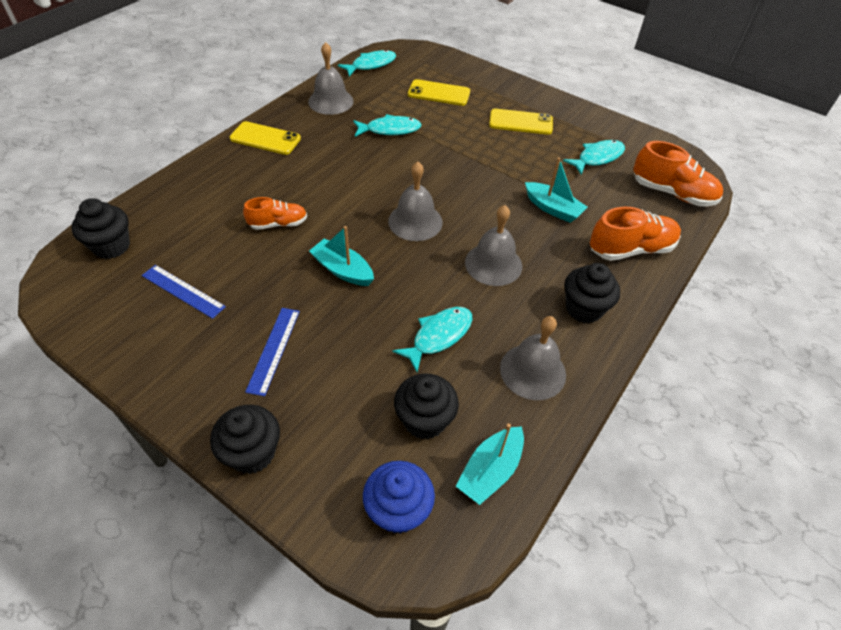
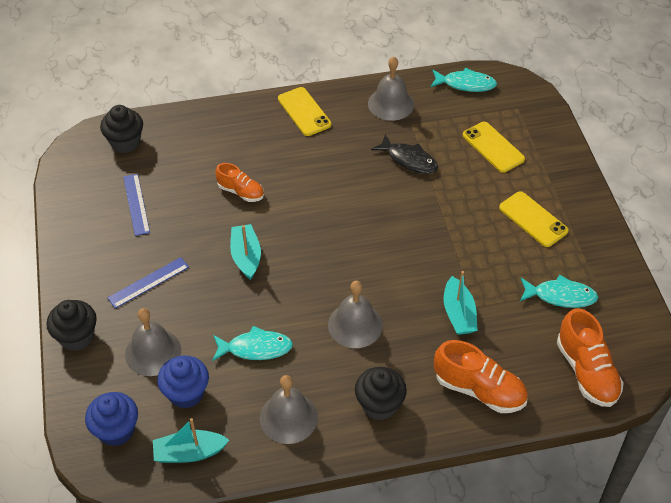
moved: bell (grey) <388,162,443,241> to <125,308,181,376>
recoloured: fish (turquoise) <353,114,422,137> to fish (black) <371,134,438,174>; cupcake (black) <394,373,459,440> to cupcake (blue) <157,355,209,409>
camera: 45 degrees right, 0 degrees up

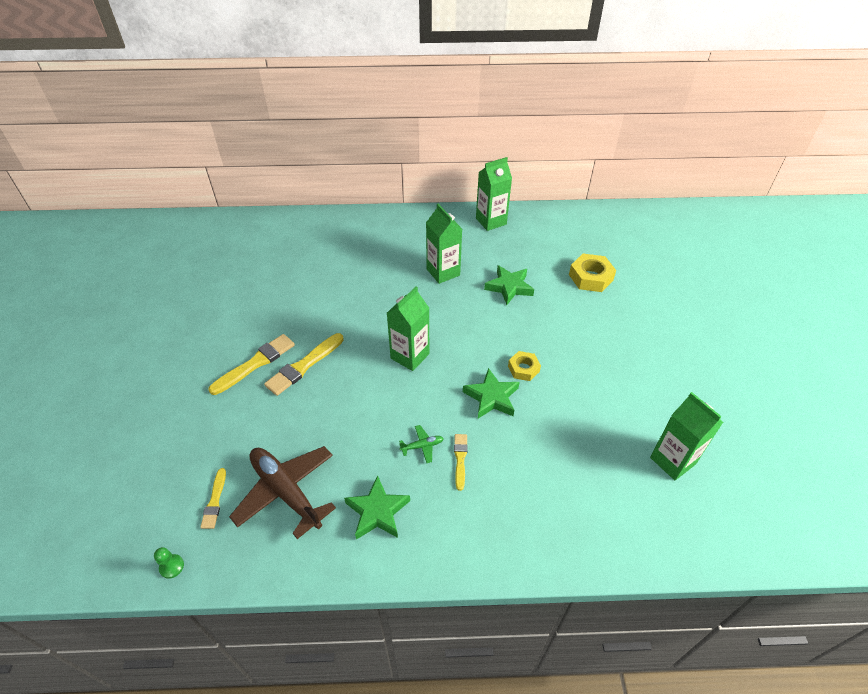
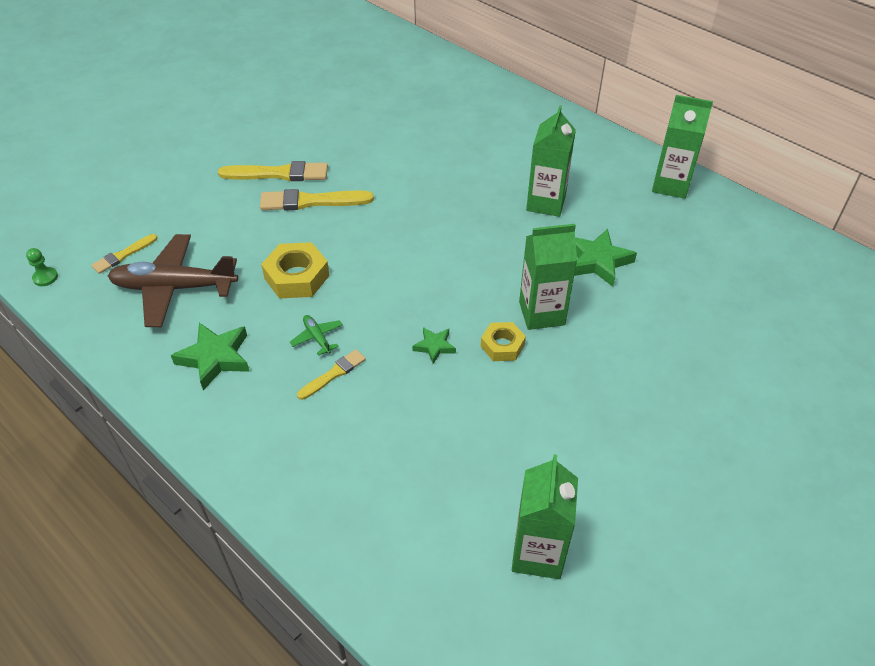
moved: carton (green) <387,286,430,371> to <519,224,577,330>; nut (yellow) <569,254,616,292> to <261,242,330,299>
turned: plane (brown) <229,446,336,539> = <108,234,238,327> 90 degrees counterclockwise; plane (green) <399,425,444,463> = <290,315,343,356> 150 degrees counterclockwise
resized: star (green) <463,368,520,419> = <412,327,456,364> x0.57
camera: 45 degrees right, 0 degrees up

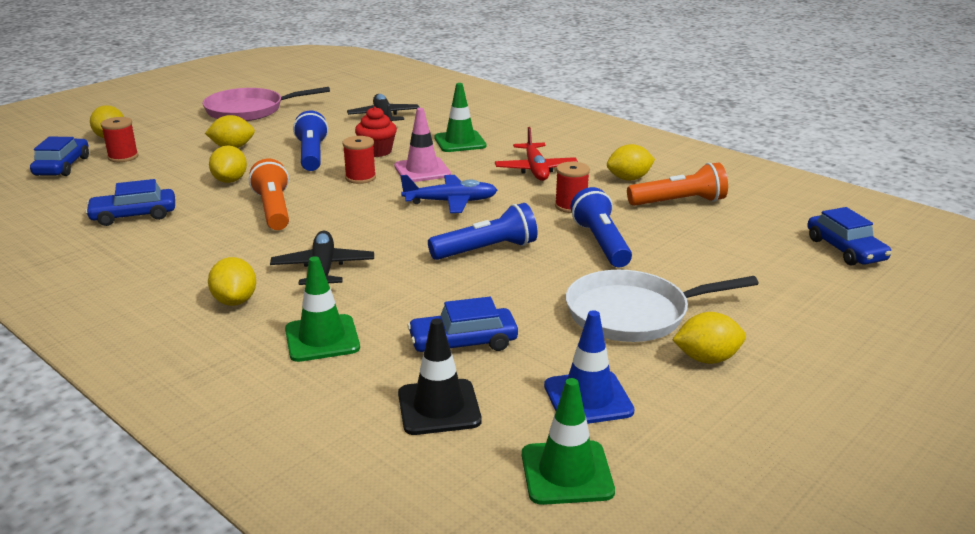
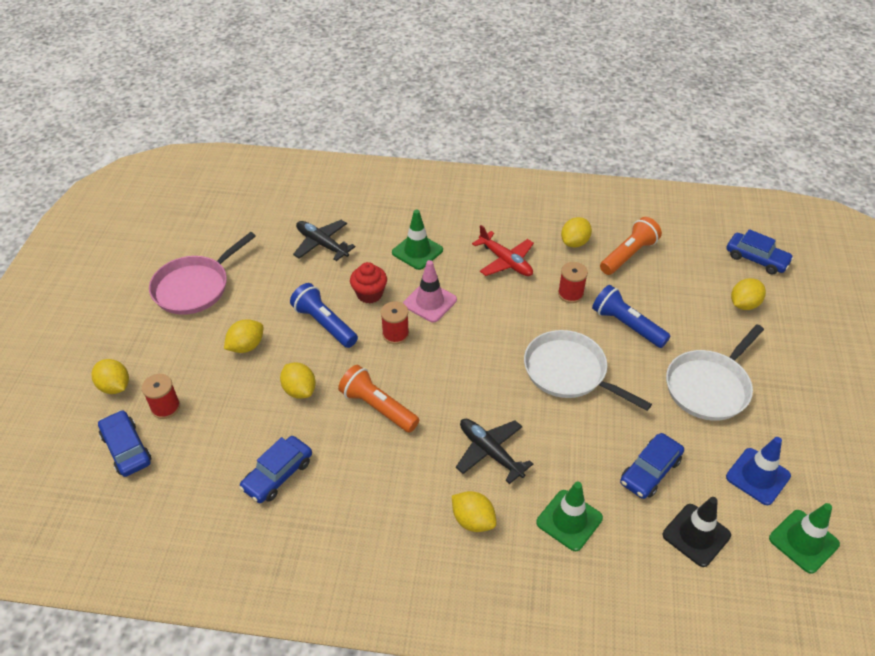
removed: plane (blue) <400,175,497,213>
moved: lemon (yellow) <672,312,746,364> to <731,278,766,310>
replaced: flashlight (blue) <428,203,537,260> to pan (white) <524,330,652,411>
camera: 35 degrees left, 20 degrees up

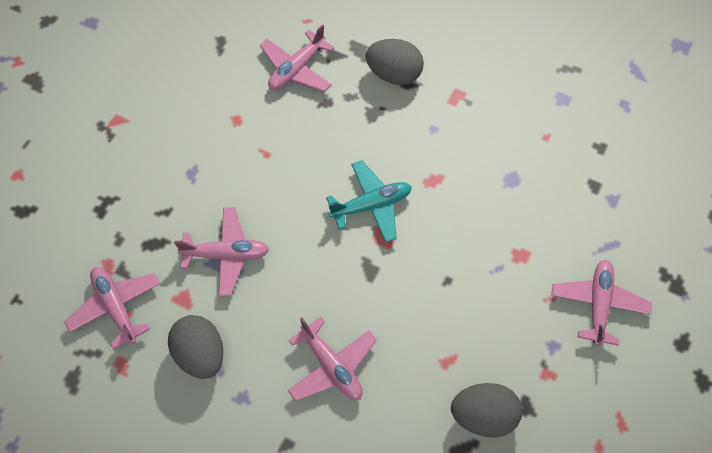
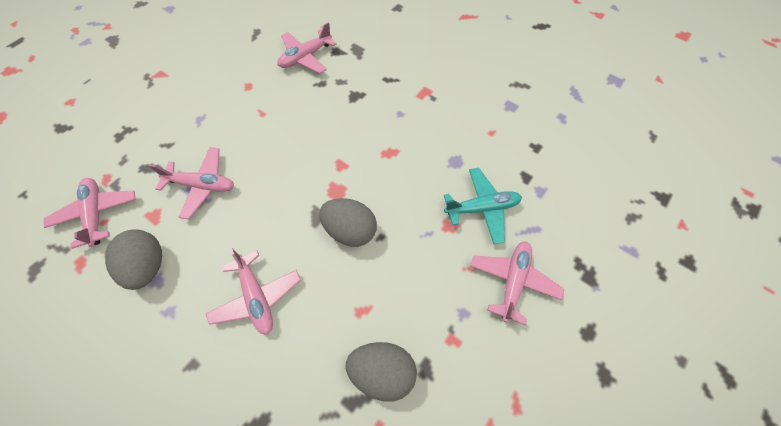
moved: plane (turquoise) <326,160,412,243> to <444,168,522,244>; egg (grey) <366,39,424,85> to <319,198,377,247>
camera: 10 degrees right, 0 degrees up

## WORK REQUIRED
Output all of the records exactly as they appear above, but not the pictures.

## SOLUTION TO THIS PROBLEM
moved: bell (grey) <388,162,443,241> to <125,308,181,376>
recoloured: fish (turquoise) <353,114,422,137> to fish (black) <371,134,438,174>; cupcake (black) <394,373,459,440> to cupcake (blue) <157,355,209,409>
camera: 45 degrees right, 0 degrees up

moved: carton (green) <387,286,430,371> to <519,224,577,330>; nut (yellow) <569,254,616,292> to <261,242,330,299>
turned: plane (brown) <229,446,336,539> = <108,234,238,327> 90 degrees counterclockwise; plane (green) <399,425,444,463> = <290,315,343,356> 150 degrees counterclockwise
resized: star (green) <463,368,520,419> = <412,327,456,364> x0.57
camera: 45 degrees right, 0 degrees up

removed: plane (blue) <400,175,497,213>
moved: lemon (yellow) <672,312,746,364> to <731,278,766,310>
replaced: flashlight (blue) <428,203,537,260> to pan (white) <524,330,652,411>
camera: 35 degrees left, 20 degrees up

moved: plane (turquoise) <326,160,412,243> to <444,168,522,244>; egg (grey) <366,39,424,85> to <319,198,377,247>
camera: 10 degrees right, 0 degrees up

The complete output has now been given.